(EXERCISE PROMPT)
Could you reproduce every record below exactly, excluding all pictures?

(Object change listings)
>>>>>

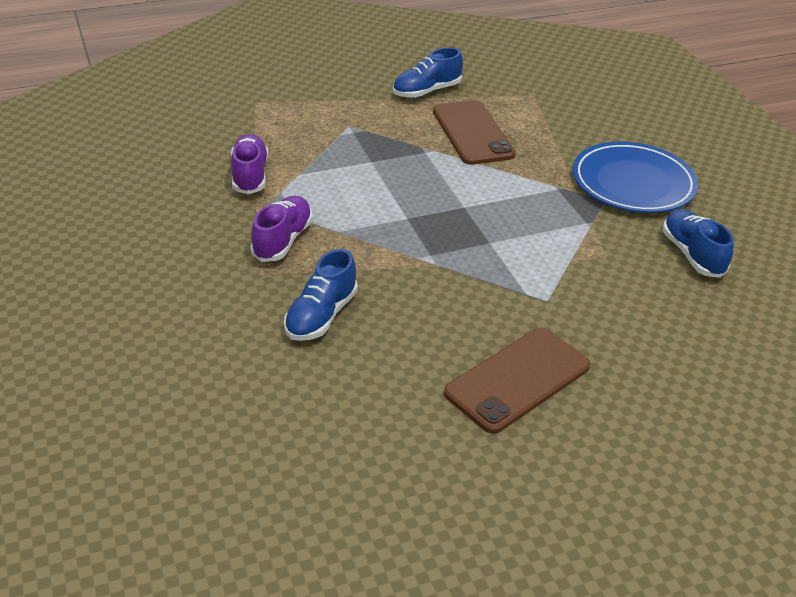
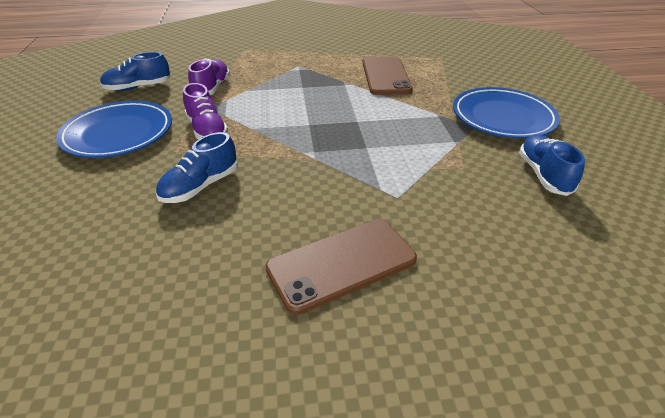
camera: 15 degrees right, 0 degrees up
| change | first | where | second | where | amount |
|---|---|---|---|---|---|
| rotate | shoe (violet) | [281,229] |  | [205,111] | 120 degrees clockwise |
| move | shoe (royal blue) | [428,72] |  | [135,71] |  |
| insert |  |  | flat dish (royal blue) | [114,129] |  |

<<<<<

(OUTPUT FOR THIS TASK)
camera: 15 degrees right, 0 degrees up
| change | first | where | second | where | amount |
|---|---|---|---|---|---|
| rotate | shoe (violet) | [281,229] |  | [205,111] | 120 degrees clockwise |
| move | shoe (royal blue) | [428,72] |  | [135,71] |  |
| insert |  |  | flat dish (royal blue) | [114,129] |  |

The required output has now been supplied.